## What you need to do
The pictures get dropped, while every remaining part of the listing is copied exactly.
== == ==
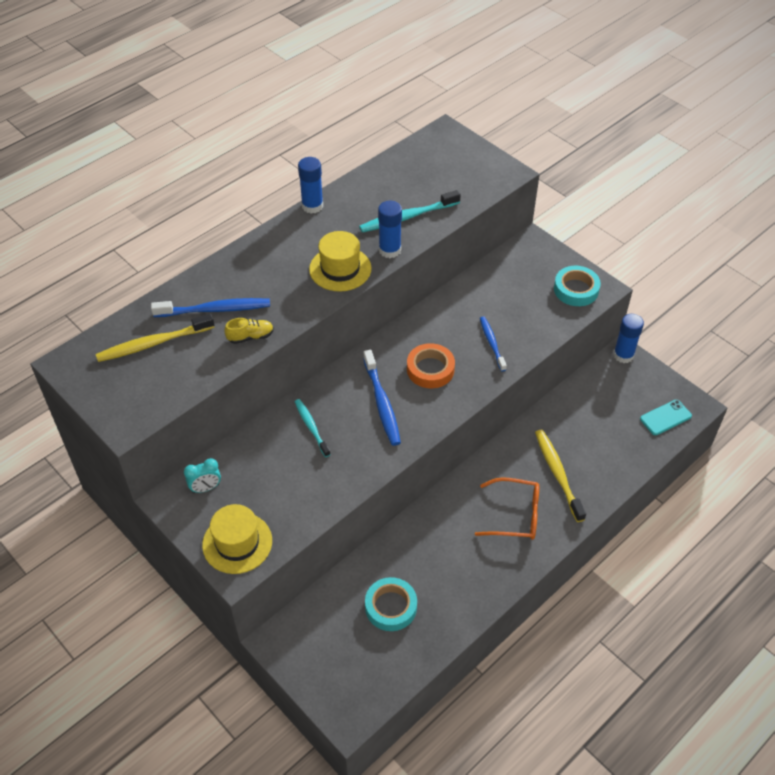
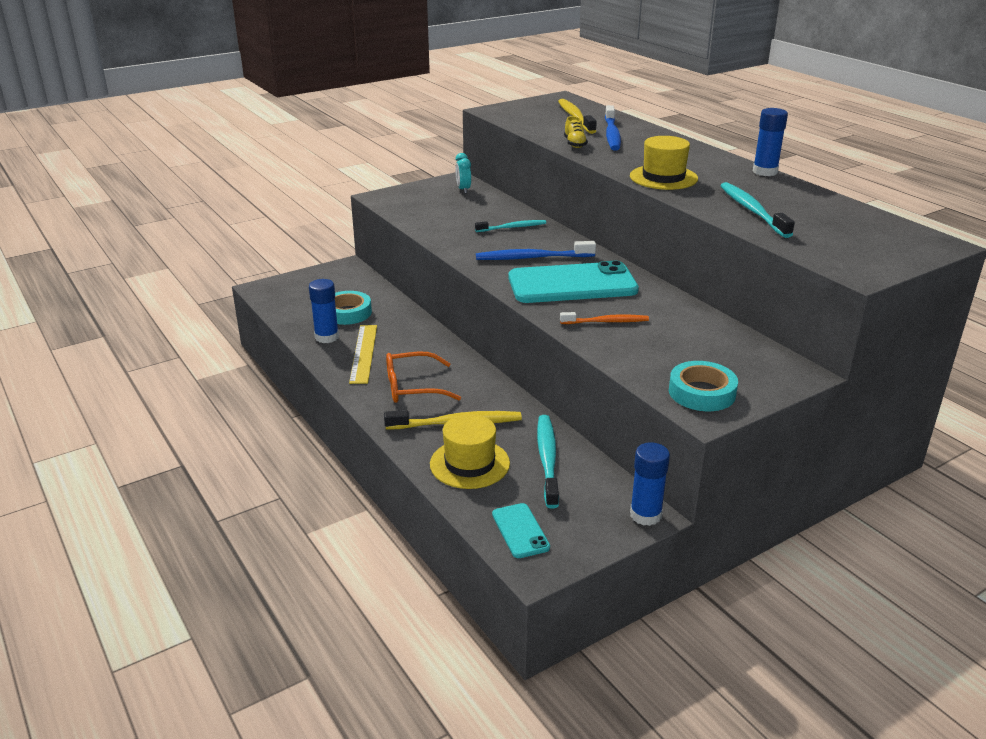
camera: 100 degrees right, 20 degrees down
(237, 543) = (404, 198): yellow hat -> yellow hat (469, 464)
(389, 250) = (693, 199): blue glue stick -> blue glue stick (327, 337)
(430, 369) = (572, 284): orange tape -> turquoise phone
(468, 569) = (364, 353): none -> yellow ruler
(492, 343) = (606, 322): blue toothbrush -> orange toothbrush
(514, 515) = (413, 387): orange glasses -> orange glasses turned 60 degrees clockwise
(584, 411) = (547, 459): none -> turquoise toothbrush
== == ==
## Result for this task
camera: 100 degrees right, 20 degrees down
(237, 543) = (404, 198): yellow hat -> yellow hat (469, 464)
(389, 250) = (693, 199): blue glue stick -> blue glue stick (327, 337)
(430, 369) = (572, 284): orange tape -> turquoise phone
(468, 569) = (364, 353): none -> yellow ruler
(492, 343) = (606, 322): blue toothbrush -> orange toothbrush
(514, 515) = (413, 387): orange glasses -> orange glasses turned 60 degrees clockwise
(584, 411) = (547, 459): none -> turquoise toothbrush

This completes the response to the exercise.